[Activity] Take the entries below and print, exactly, the stretch from the line containing "yellow brick A7:B8" through the line containing "green brick H1 level 1 -> none", both included.

[Available data]
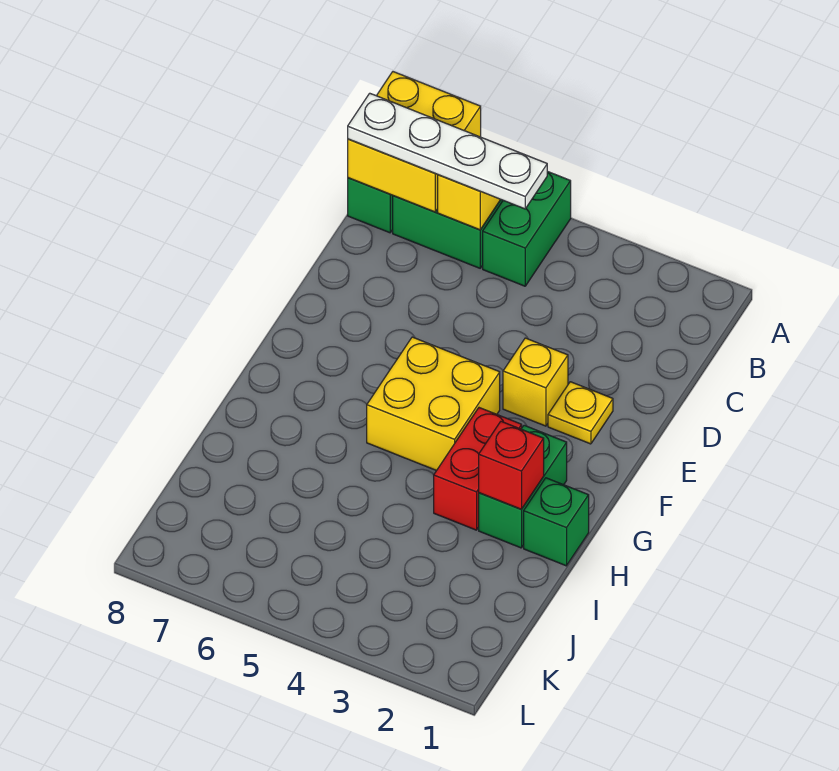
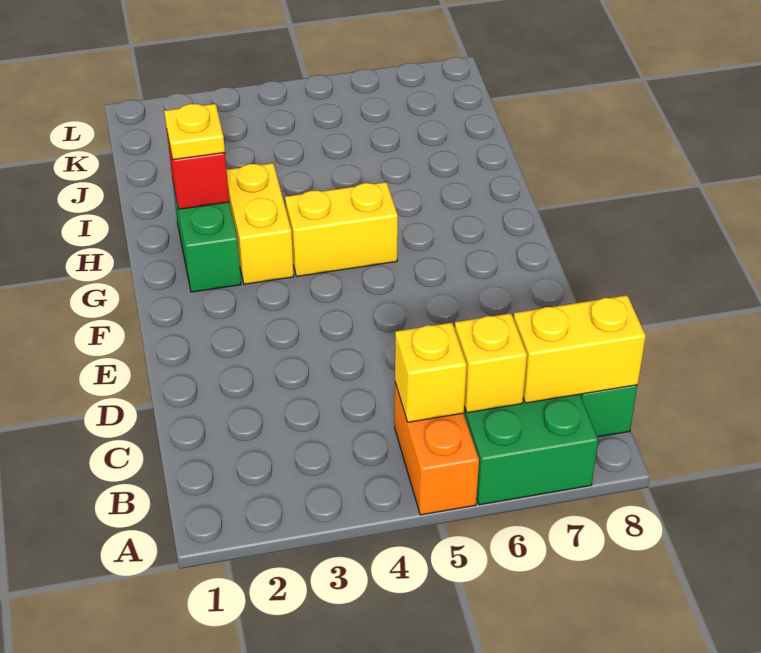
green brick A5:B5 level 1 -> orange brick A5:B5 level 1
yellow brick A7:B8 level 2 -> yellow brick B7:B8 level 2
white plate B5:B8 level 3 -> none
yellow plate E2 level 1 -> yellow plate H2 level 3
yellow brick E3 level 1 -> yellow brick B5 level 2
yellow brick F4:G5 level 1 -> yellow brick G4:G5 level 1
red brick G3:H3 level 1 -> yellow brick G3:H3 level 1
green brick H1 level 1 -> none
* * *
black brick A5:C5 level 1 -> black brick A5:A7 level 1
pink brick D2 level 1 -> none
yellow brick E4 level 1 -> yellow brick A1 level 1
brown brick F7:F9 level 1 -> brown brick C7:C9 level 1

[Answer box]
yellow brick A7:B8 level 2 -> yellow brick B7:B8 level 2
white plate B5:B8 level 3 -> none
yellow plate E2 level 1 -> yellow plate H2 level 3
yellow brick E3 level 1 -> yellow brick B5 level 2
yellow brick F4:G5 level 1 -> yellow brick G4:G5 level 1
red brick G3:H3 level 1 -> yellow brick G3:H3 level 1
green brick H1 level 1 -> none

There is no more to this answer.